--- RECORDS FOR THIS EXERCISE Enclosed Below ---

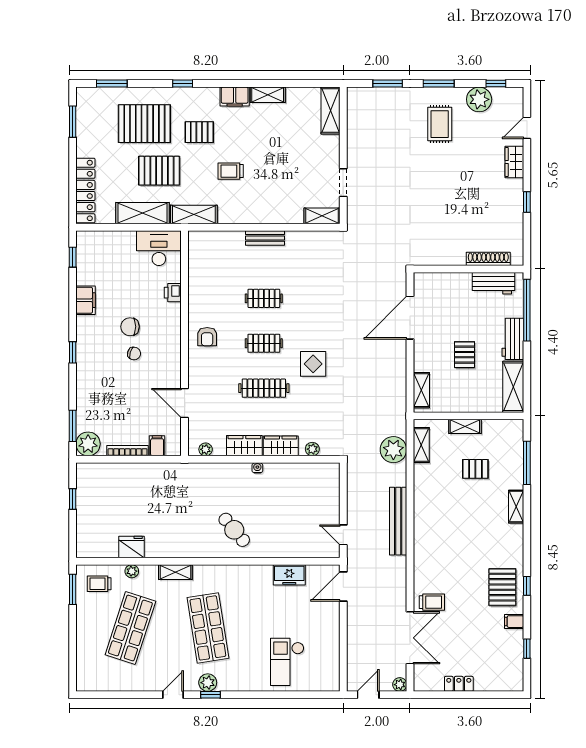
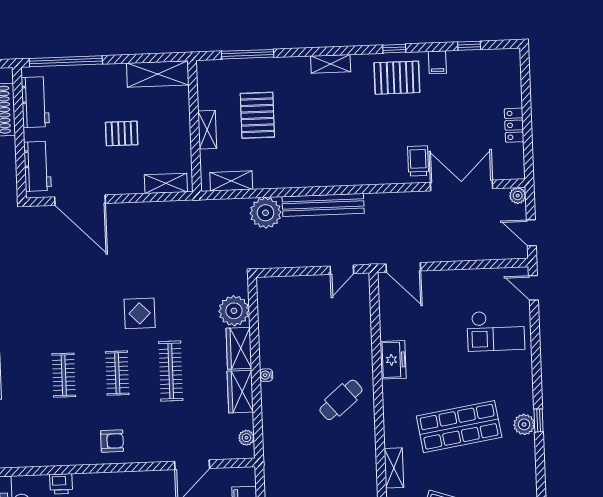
workbench: (513, 339) -> (37, 166), moved, turned -90
plant: (312, 449) -> (234, 311), width x1.88, depth x1.88
plant: (393, 450) -> (266, 213), moved
pallet: (475, 469) -> (257, 115), width x1.50, depth x1.42
shelving: (516, 507) -> (331, 64), moved
freezer: (289, 575) -> (393, 360), moved
door: (173, 695) -> (533, 288), moved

--- End of Enclosed RECORDS FOR THIS EXERCISE ---

WORK INSTRUCTIONS -> Repeat the records word for word. Any picture in them should be left out.

RESPONSE BELOW ->
workbench: (513, 339) -> (37, 166), moved, turned -90
plant: (312, 449) -> (234, 311), width x1.88, depth x1.88
plant: (393, 450) -> (266, 213), moved
pallet: (475, 469) -> (257, 115), width x1.50, depth x1.42
shelving: (516, 507) -> (331, 64), moved
freezer: (289, 575) -> (393, 360), moved
door: (173, 695) -> (533, 288), moved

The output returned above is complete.